*** Excerpted records ***

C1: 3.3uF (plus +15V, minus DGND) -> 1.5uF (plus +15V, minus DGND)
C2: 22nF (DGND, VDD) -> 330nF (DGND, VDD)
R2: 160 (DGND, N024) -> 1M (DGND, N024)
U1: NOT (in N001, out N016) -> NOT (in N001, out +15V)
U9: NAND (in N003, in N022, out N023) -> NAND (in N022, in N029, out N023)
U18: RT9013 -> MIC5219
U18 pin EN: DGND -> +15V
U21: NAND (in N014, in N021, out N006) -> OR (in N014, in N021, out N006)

*** End of Excerpted records ***
*** Excerpted records ***

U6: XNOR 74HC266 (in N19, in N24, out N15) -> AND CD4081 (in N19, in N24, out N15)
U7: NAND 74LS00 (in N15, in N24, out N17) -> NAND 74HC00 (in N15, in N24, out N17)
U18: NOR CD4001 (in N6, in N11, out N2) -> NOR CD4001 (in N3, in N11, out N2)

*** End of Excerpted records ***

Only a number is wanted here: the count of lines above that contain the word "DGND".

# Your response
4